→ **Work to complete**
Only the text of the entries below should be returned, exactly as given, without pictures.

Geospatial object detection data
________________________________________
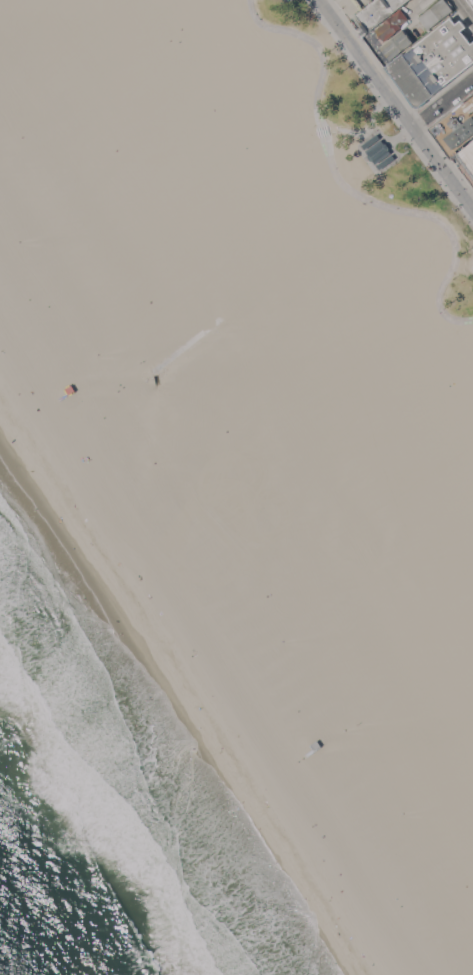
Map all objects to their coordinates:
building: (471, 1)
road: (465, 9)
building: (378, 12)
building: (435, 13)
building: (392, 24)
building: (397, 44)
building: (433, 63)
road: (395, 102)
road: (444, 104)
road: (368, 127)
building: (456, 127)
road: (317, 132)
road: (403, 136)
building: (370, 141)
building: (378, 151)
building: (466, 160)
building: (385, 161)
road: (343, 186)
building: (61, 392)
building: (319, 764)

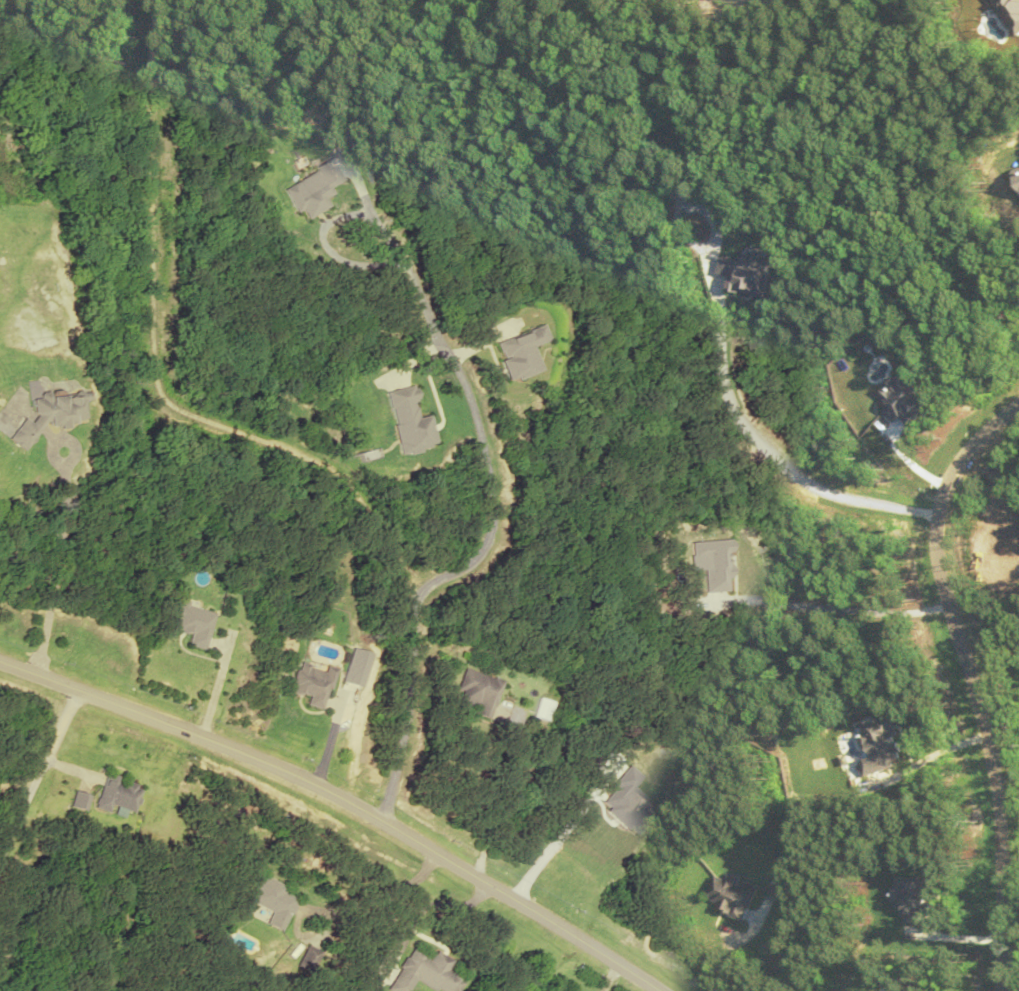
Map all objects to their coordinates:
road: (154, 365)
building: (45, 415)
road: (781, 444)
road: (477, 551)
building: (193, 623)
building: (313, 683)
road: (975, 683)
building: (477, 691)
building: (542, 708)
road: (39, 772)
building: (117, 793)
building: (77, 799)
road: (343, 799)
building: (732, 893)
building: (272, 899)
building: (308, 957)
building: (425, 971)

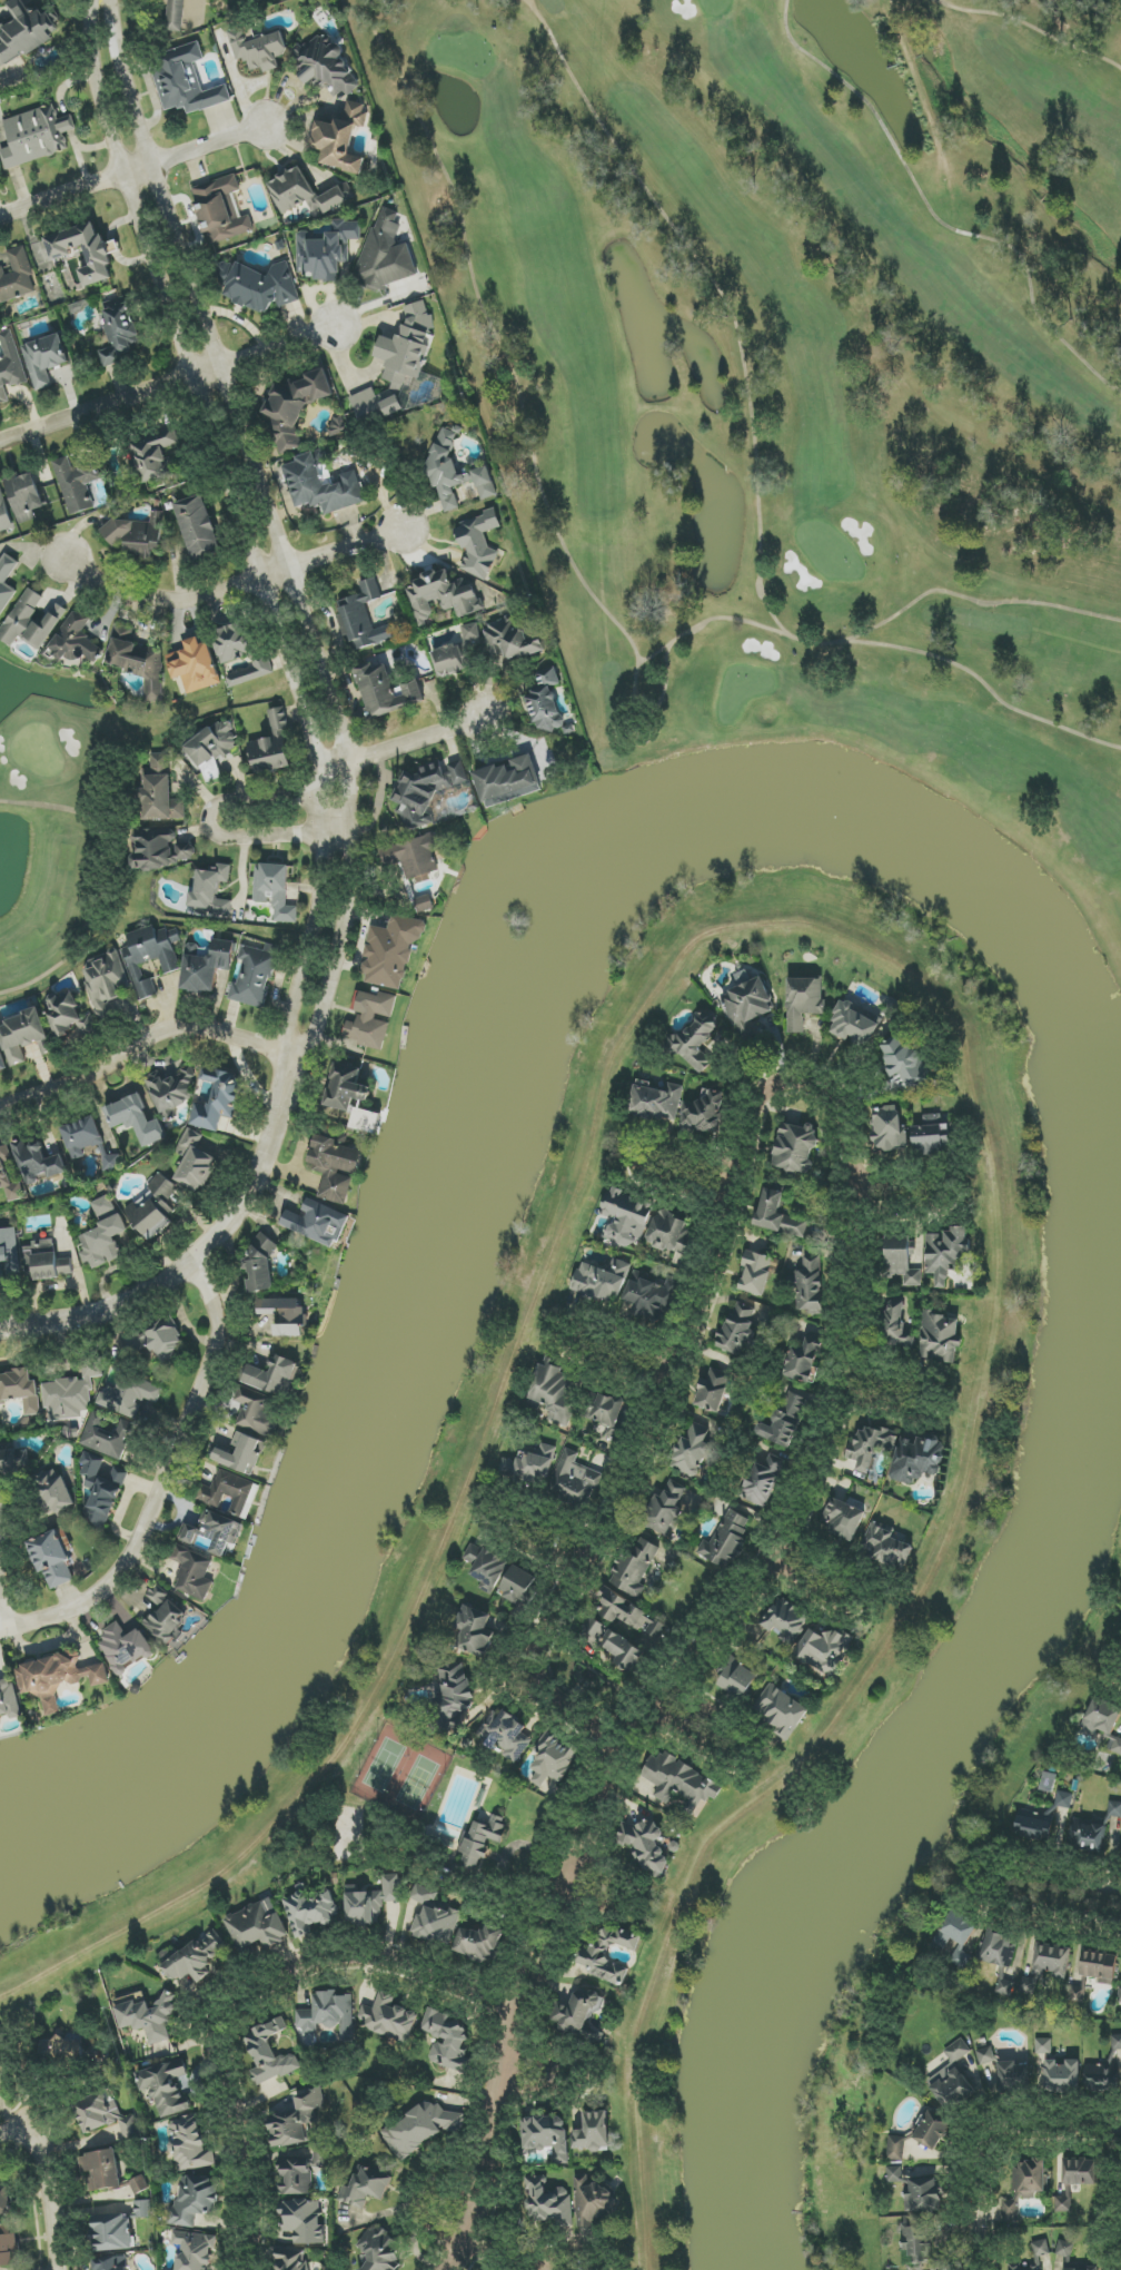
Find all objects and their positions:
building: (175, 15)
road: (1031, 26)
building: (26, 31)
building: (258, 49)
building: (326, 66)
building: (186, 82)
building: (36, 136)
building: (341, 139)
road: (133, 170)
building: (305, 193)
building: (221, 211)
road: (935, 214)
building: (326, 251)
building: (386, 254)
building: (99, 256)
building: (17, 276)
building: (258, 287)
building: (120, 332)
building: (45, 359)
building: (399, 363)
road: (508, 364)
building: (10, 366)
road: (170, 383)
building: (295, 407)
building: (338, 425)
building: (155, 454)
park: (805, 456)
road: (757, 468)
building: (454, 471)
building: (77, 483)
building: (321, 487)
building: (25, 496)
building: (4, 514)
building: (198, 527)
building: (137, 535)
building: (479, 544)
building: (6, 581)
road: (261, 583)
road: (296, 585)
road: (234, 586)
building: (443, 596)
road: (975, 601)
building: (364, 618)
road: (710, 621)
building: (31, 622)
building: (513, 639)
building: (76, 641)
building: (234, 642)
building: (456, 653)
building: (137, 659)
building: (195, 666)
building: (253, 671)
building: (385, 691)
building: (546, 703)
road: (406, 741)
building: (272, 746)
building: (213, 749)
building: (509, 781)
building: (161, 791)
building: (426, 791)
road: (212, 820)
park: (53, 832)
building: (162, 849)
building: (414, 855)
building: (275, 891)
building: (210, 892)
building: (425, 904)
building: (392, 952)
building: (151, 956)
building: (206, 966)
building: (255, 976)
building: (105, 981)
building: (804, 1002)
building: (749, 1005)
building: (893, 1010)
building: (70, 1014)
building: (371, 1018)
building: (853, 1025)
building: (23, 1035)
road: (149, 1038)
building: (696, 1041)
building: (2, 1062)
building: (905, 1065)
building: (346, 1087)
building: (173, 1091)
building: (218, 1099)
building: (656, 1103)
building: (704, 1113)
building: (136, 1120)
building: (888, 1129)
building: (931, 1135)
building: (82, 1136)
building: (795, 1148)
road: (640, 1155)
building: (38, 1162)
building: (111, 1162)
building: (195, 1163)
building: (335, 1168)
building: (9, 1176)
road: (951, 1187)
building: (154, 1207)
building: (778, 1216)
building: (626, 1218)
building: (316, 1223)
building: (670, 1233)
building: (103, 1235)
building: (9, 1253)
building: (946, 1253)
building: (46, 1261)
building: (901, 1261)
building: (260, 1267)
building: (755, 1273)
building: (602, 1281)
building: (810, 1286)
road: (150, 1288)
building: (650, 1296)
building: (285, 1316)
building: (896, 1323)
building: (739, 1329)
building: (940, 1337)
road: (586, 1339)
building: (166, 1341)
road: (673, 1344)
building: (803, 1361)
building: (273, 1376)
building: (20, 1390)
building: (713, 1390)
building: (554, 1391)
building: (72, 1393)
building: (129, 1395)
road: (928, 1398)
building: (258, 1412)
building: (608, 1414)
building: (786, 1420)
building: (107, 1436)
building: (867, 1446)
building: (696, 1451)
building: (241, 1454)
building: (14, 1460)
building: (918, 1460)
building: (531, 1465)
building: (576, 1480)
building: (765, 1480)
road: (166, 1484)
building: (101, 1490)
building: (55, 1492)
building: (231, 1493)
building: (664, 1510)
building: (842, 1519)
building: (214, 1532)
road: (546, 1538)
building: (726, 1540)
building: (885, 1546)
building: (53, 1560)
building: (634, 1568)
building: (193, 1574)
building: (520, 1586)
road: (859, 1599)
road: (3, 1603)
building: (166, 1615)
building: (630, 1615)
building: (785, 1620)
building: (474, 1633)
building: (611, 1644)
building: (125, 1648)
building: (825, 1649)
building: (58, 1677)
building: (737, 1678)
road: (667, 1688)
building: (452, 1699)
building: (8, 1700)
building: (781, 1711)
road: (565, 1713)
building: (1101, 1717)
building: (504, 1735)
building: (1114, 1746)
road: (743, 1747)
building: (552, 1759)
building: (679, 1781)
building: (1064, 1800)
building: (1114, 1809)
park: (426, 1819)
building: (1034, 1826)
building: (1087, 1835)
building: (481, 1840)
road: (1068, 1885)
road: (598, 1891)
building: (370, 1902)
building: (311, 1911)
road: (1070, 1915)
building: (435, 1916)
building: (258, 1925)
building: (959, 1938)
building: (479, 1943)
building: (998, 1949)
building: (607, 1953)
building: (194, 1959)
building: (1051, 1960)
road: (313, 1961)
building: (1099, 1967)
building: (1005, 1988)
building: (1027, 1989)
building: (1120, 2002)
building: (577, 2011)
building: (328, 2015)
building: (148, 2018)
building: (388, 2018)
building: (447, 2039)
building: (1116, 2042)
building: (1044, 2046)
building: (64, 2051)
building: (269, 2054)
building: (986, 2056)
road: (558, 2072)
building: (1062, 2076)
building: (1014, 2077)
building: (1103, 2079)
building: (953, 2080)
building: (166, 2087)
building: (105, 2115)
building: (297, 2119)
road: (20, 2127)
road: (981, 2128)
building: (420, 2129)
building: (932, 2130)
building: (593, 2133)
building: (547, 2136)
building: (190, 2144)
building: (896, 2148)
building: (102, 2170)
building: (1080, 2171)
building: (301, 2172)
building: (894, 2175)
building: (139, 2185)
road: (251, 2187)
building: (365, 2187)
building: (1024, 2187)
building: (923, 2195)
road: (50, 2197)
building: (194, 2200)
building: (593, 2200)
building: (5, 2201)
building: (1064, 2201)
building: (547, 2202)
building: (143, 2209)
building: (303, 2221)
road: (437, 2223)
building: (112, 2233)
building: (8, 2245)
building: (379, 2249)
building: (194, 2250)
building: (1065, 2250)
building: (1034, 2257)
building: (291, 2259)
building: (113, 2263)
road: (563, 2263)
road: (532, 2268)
________________________________________
→ **Answer below**
Map all objects to their coordinates:
building: (471, 1)
road: (465, 9)
building: (378, 12)
building: (435, 13)
building: (392, 24)
building: (397, 44)
building: (433, 63)
road: (395, 102)
road: (444, 104)
road: (368, 127)
building: (456, 127)
road: (317, 132)
road: (403, 136)
building: (370, 141)
building: (378, 151)
building: (466, 160)
building: (385, 161)
road: (343, 186)
building: (61, 392)
building: (319, 764)

Map all objects to their coordinates:
road: (154, 365)
building: (45, 415)
road: (781, 444)
road: (477, 551)
building: (193, 623)
building: (313, 683)
road: (975, 683)
building: (477, 691)
building: (542, 708)
road: (39, 772)
building: (117, 793)
building: (77, 799)
road: (343, 799)
building: (732, 893)
building: (272, 899)
building: (308, 957)
building: (425, 971)

Find all objects and their positions:
building: (175, 15)
road: (1031, 26)
building: (26, 31)
building: (258, 49)
building: (326, 66)
building: (186, 82)
building: (36, 136)
building: (341, 139)
road: (133, 170)
building: (305, 193)
building: (221, 211)
road: (935, 214)
building: (326, 251)
building: (386, 254)
building: (99, 256)
building: (17, 276)
building: (258, 287)
building: (120, 332)
building: (45, 359)
building: (399, 363)
road: (508, 364)
building: (10, 366)
road: (170, 383)
building: (295, 407)
building: (338, 425)
building: (155, 454)
park: (805, 456)
road: (757, 468)
building: (454, 471)
building: (77, 483)
building: (321, 487)
building: (25, 496)
building: (4, 514)
building: (198, 527)
building: (137, 535)
building: (479, 544)
building: (6, 581)
road: (261, 583)
road: (296, 585)
road: (234, 586)
building: (443, 596)
road: (975, 601)
building: (364, 618)
road: (710, 621)
building: (31, 622)
building: (513, 639)
building: (76, 641)
building: (234, 642)
building: (456, 653)
building: (137, 659)
building: (195, 666)
building: (253, 671)
building: (385, 691)
building: (546, 703)
road: (406, 741)
building: (272, 746)
building: (213, 749)
building: (509, 781)
building: (161, 791)
building: (426, 791)
road: (212, 820)
park: (53, 832)
building: (162, 849)
building: (414, 855)
building: (275, 891)
building: (210, 892)
building: (425, 904)
building: (392, 952)
building: (151, 956)
building: (206, 966)
building: (255, 976)
building: (105, 981)
building: (804, 1002)
building: (749, 1005)
building: (893, 1010)
building: (70, 1014)
building: (371, 1018)
building: (853, 1025)
building: (23, 1035)
road: (149, 1038)
building: (696, 1041)
building: (2, 1062)
building: (905, 1065)
building: (346, 1087)
building: (173, 1091)
building: (218, 1099)
building: (656, 1103)
building: (704, 1113)
building: (136, 1120)
building: (888, 1129)
building: (931, 1135)
building: (82, 1136)
building: (795, 1148)
road: (640, 1155)
building: (38, 1162)
building: (111, 1162)
building: (195, 1163)
building: (335, 1168)
building: (9, 1176)
road: (951, 1187)
building: (154, 1207)
building: (778, 1216)
building: (626, 1218)
building: (316, 1223)
building: (670, 1233)
building: (103, 1235)
building: (9, 1253)
building: (946, 1253)
building: (46, 1261)
building: (901, 1261)
building: (260, 1267)
building: (755, 1273)
building: (602, 1281)
building: (810, 1286)
road: (150, 1288)
building: (650, 1296)
building: (285, 1316)
building: (896, 1323)
building: (739, 1329)
building: (940, 1337)
road: (586, 1339)
building: (166, 1341)
road: (673, 1344)
building: (803, 1361)
building: (273, 1376)
building: (20, 1390)
building: (713, 1390)
building: (554, 1391)
building: (72, 1393)
building: (129, 1395)
road: (928, 1398)
building: (258, 1412)
building: (608, 1414)
building: (786, 1420)
building: (107, 1436)
building: (867, 1446)
building: (696, 1451)
building: (241, 1454)
building: (14, 1460)
building: (918, 1460)
building: (531, 1465)
building: (576, 1480)
building: (765, 1480)
road: (166, 1484)
building: (101, 1490)
building: (55, 1492)
building: (231, 1493)
building: (664, 1510)
building: (842, 1519)
building: (214, 1532)
road: (546, 1538)
building: (726, 1540)
building: (885, 1546)
building: (53, 1560)
building: (634, 1568)
building: (193, 1574)
building: (520, 1586)
road: (859, 1599)
road: (3, 1603)
building: (166, 1615)
building: (630, 1615)
building: (785, 1620)
building: (474, 1633)
building: (611, 1644)
building: (125, 1648)
building: (825, 1649)
building: (58, 1677)
building: (737, 1678)
road: (667, 1688)
building: (452, 1699)
building: (8, 1700)
building: (781, 1711)
road: (565, 1713)
building: (1101, 1717)
building: (504, 1735)
building: (1114, 1746)
road: (743, 1747)
building: (552, 1759)
building: (679, 1781)
building: (1064, 1800)
building: (1114, 1809)
park: (426, 1819)
building: (1034, 1826)
building: (1087, 1835)
building: (481, 1840)
road: (1068, 1885)
road: (598, 1891)
building: (370, 1902)
building: (311, 1911)
road: (1070, 1915)
building: (435, 1916)
building: (258, 1925)
building: (959, 1938)
building: (479, 1943)
building: (998, 1949)
building: (607, 1953)
building: (194, 1959)
building: (1051, 1960)
road: (313, 1961)
building: (1099, 1967)
building: (1005, 1988)
building: (1027, 1989)
building: (1120, 2002)
building: (577, 2011)
building: (328, 2015)
building: (148, 2018)
building: (388, 2018)
building: (447, 2039)
building: (1116, 2042)
building: (1044, 2046)
building: (64, 2051)
building: (269, 2054)
building: (986, 2056)
road: (558, 2072)
building: (1062, 2076)
building: (1014, 2077)
building: (1103, 2079)
building: (953, 2080)
building: (166, 2087)
building: (105, 2115)
building: (297, 2119)
road: (20, 2127)
road: (981, 2128)
building: (420, 2129)
building: (932, 2130)
building: (593, 2133)
building: (547, 2136)
building: (190, 2144)
building: (896, 2148)
building: (102, 2170)
building: (1080, 2171)
building: (301, 2172)
building: (894, 2175)
building: (139, 2185)
road: (251, 2187)
building: (365, 2187)
building: (1024, 2187)
building: (923, 2195)
road: (50, 2197)
building: (194, 2200)
building: (593, 2200)
building: (5, 2201)
building: (1064, 2201)
building: (547, 2202)
building: (143, 2209)
building: (303, 2221)
road: (437, 2223)
building: (112, 2233)
building: (8, 2245)
building: (379, 2249)
building: (194, 2250)
building: (1065, 2250)
building: (1034, 2257)
building: (291, 2259)
building: (113, 2263)
road: (563, 2263)
road: (532, 2268)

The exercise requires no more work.